Every line of the records must be repeated exactly; pictures stay out.

___

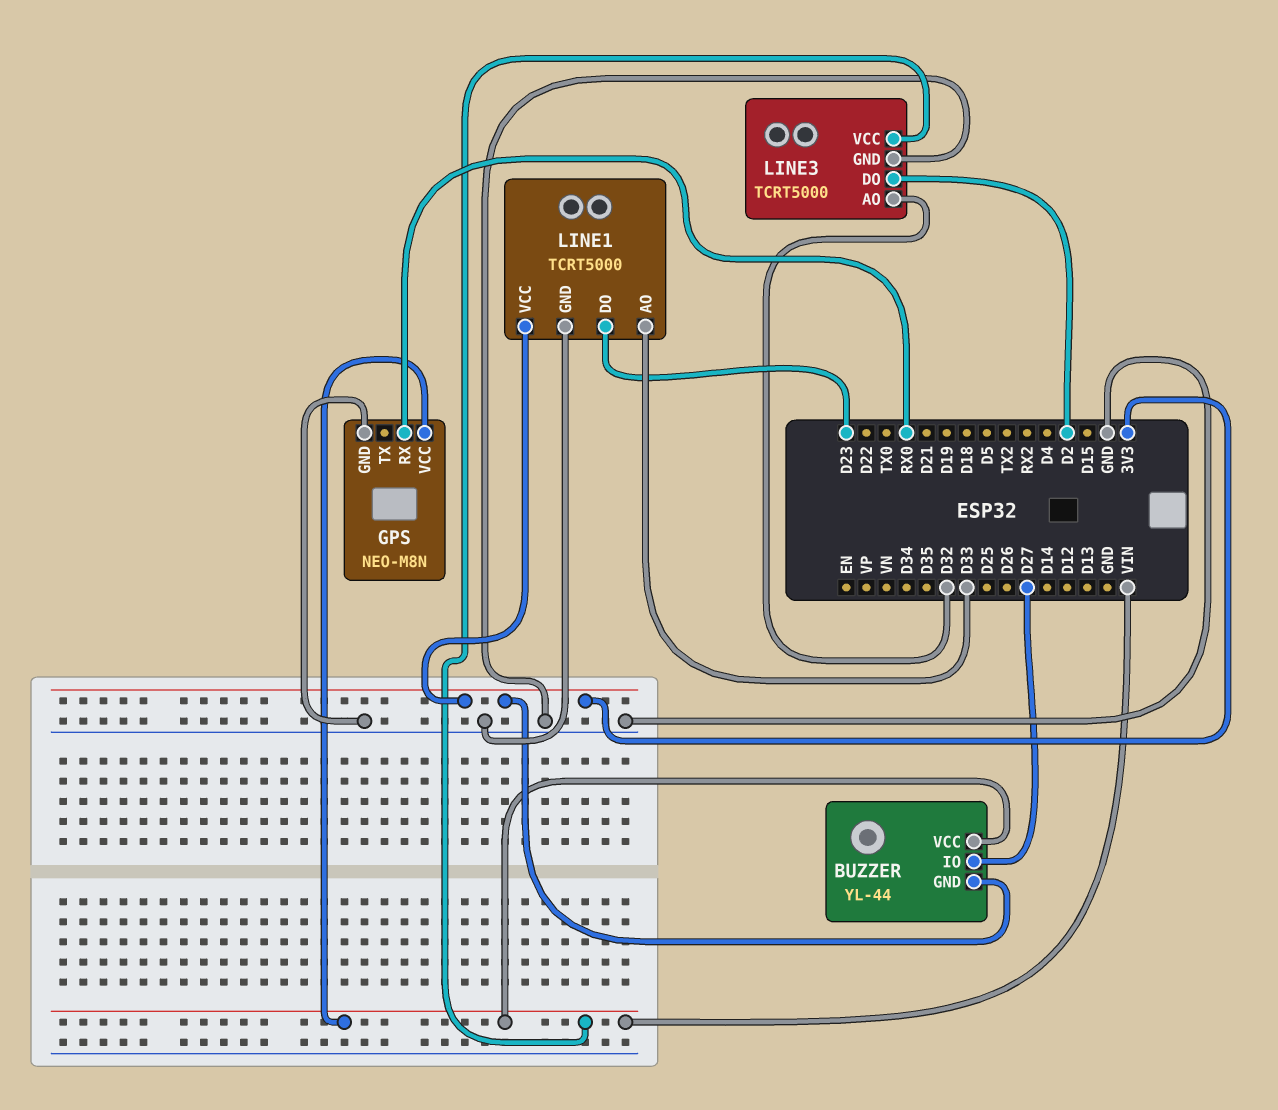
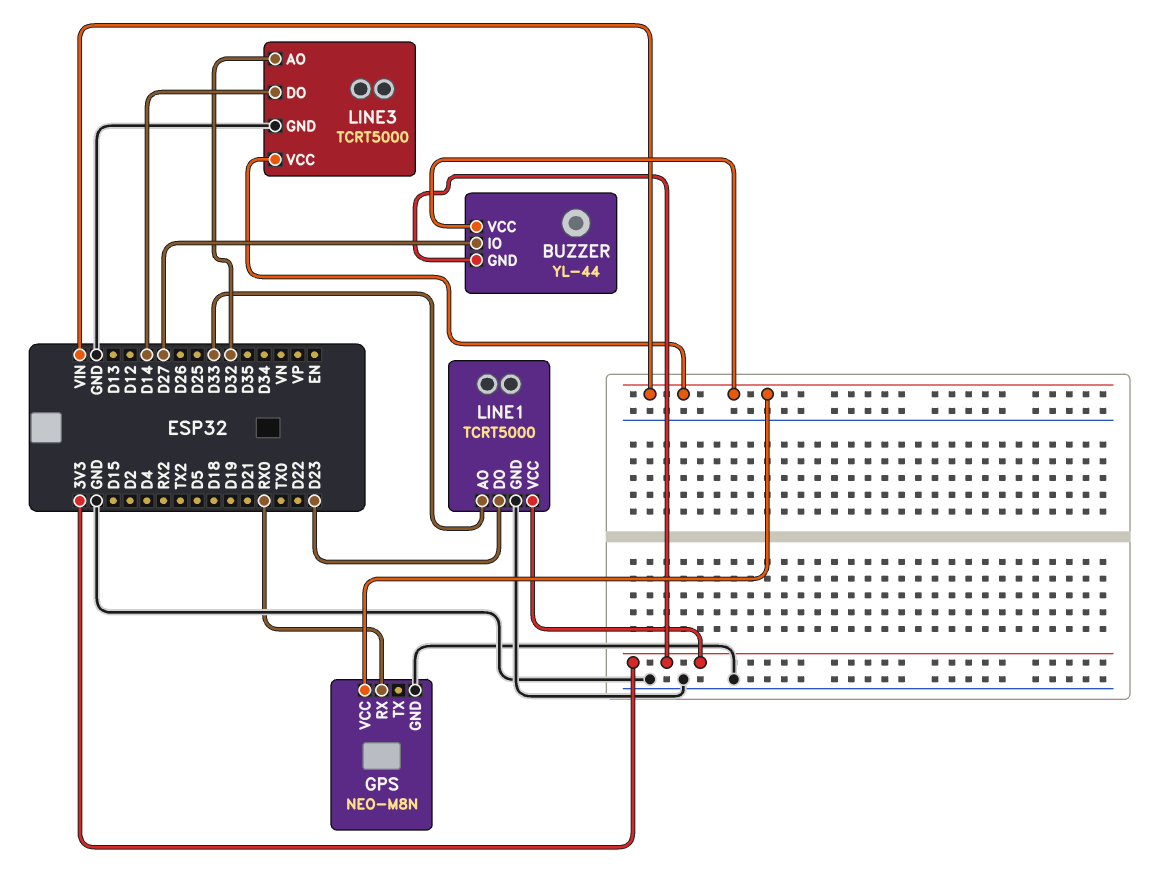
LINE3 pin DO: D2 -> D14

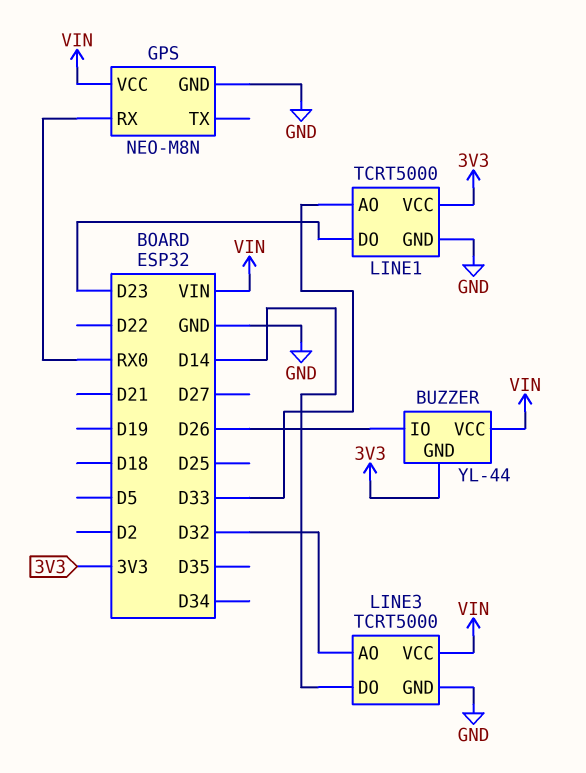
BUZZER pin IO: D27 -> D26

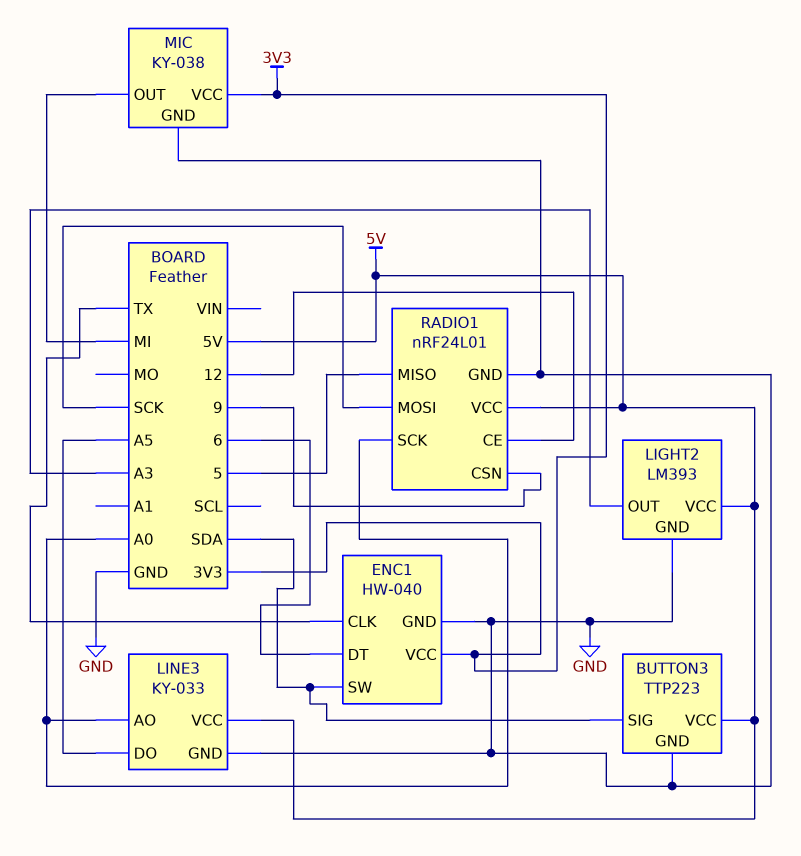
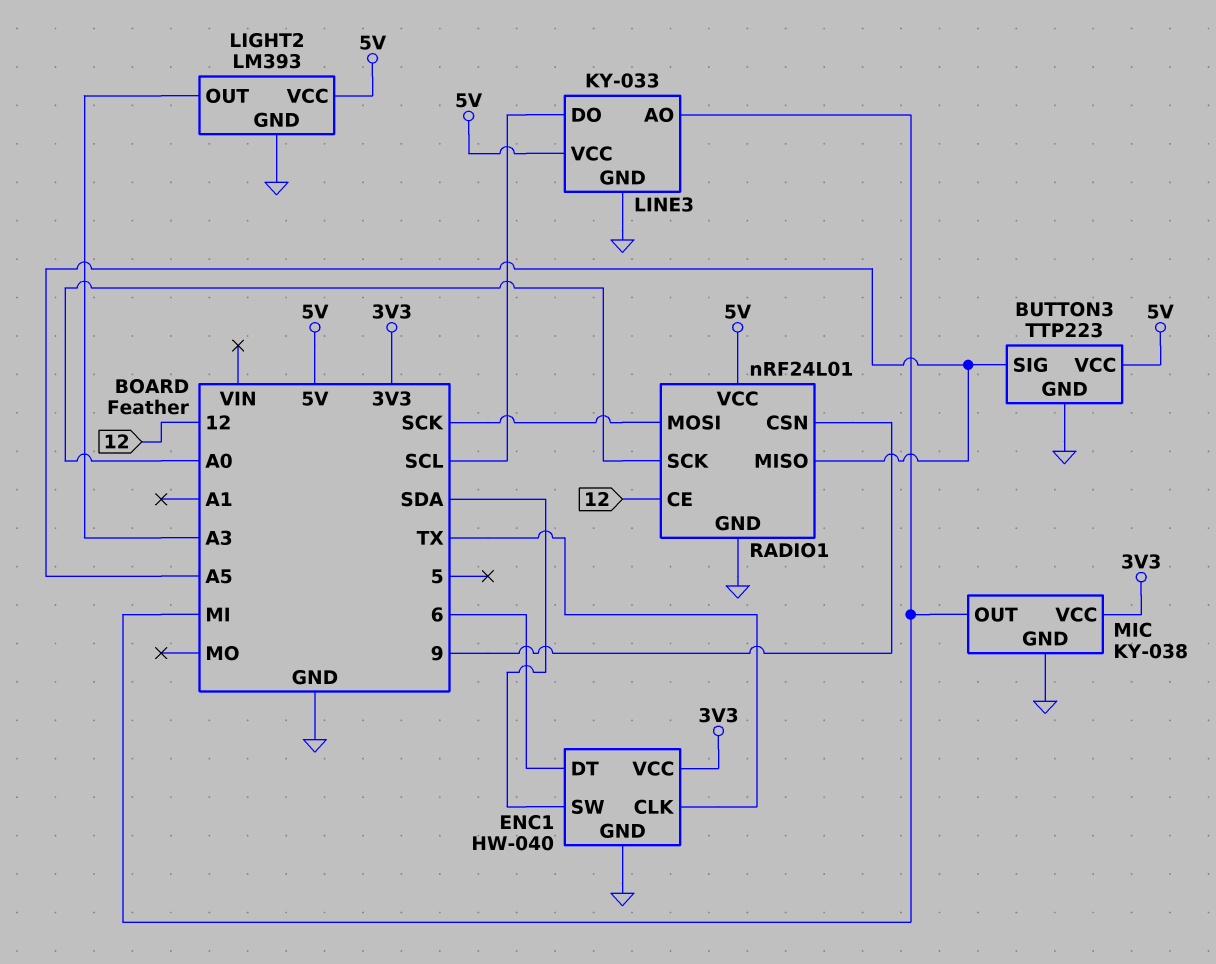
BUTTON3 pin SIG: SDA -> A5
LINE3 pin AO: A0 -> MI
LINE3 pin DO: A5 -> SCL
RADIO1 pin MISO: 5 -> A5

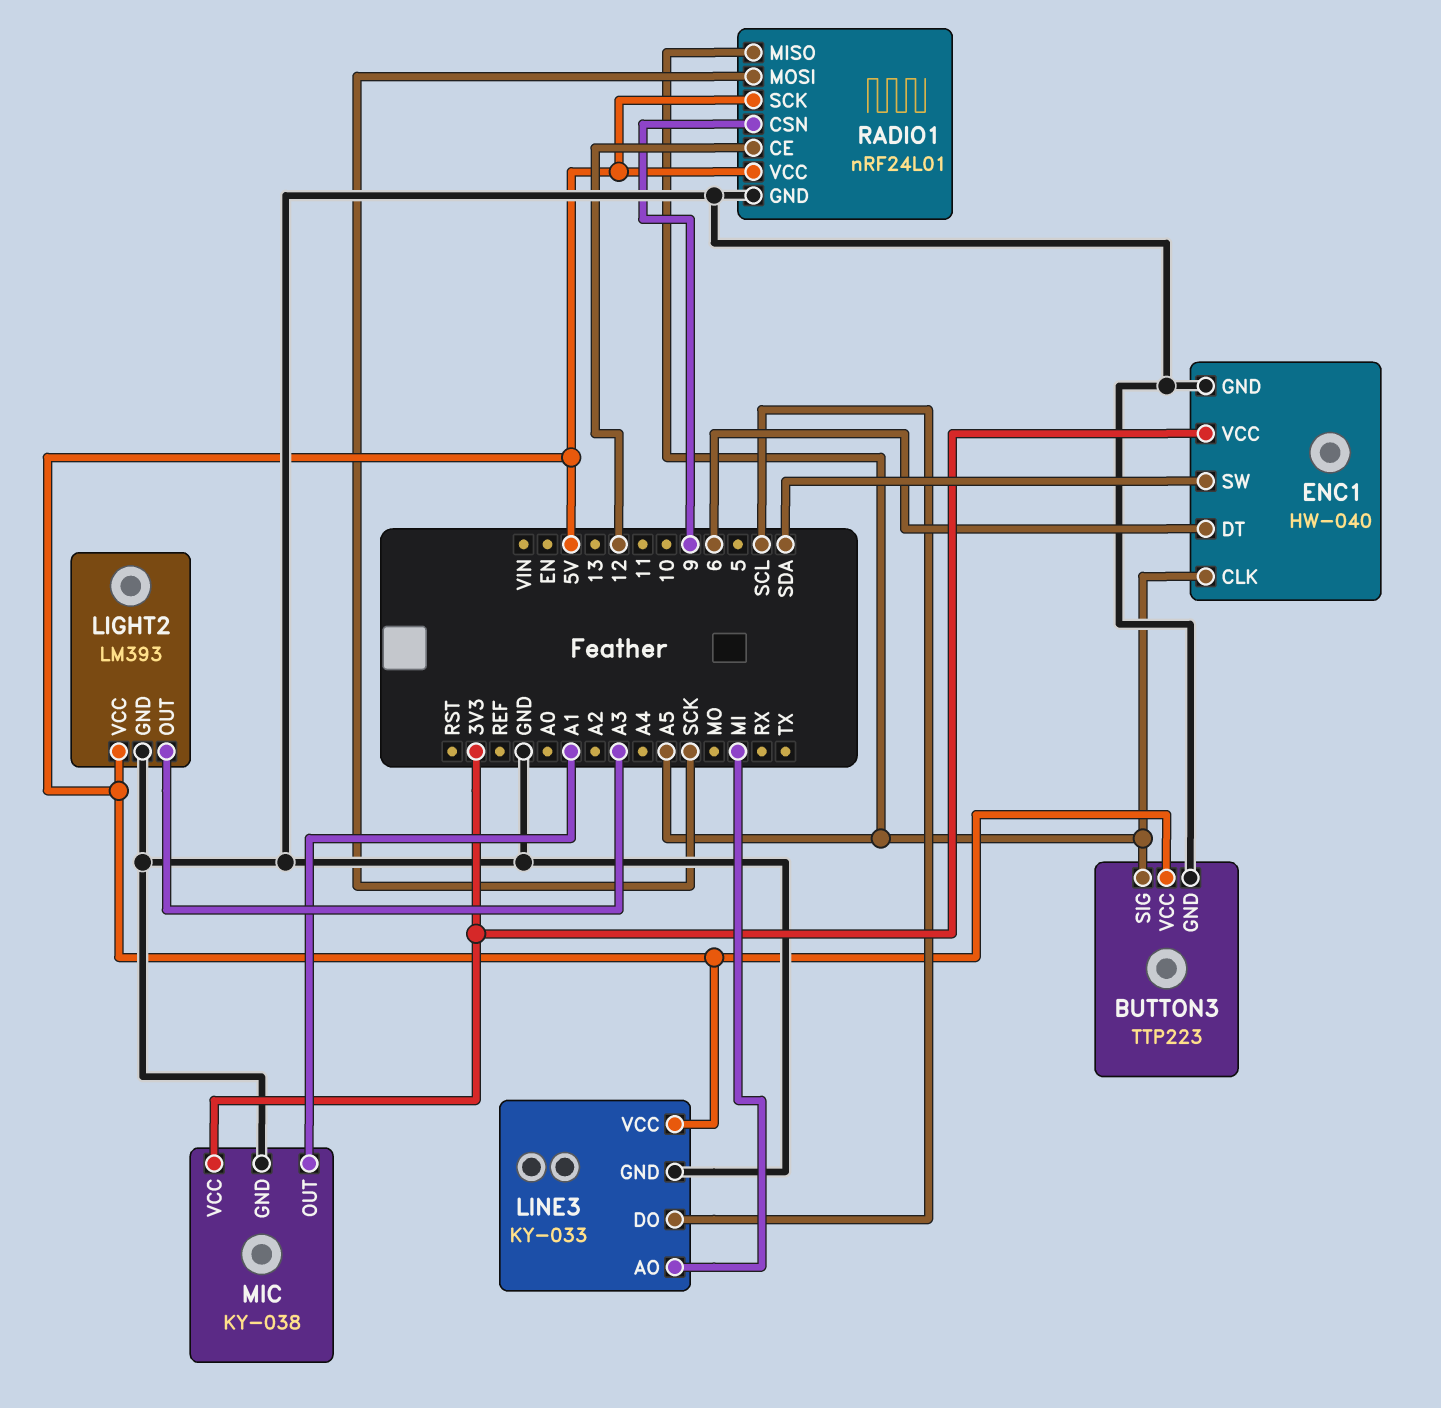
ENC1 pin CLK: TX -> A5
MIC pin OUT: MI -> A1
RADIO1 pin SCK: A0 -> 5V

___

Answer for this exercise -
LINE3 pin DO: D2 -> D14

BUZZER pin IO: D27 -> D26

BUTTON3 pin SIG: SDA -> A5
LINE3 pin AO: A0 -> MI
LINE3 pin DO: A5 -> SCL
RADIO1 pin MISO: 5 -> A5

ENC1 pin CLK: TX -> A5
MIC pin OUT: MI -> A1
RADIO1 pin SCK: A0 -> 5V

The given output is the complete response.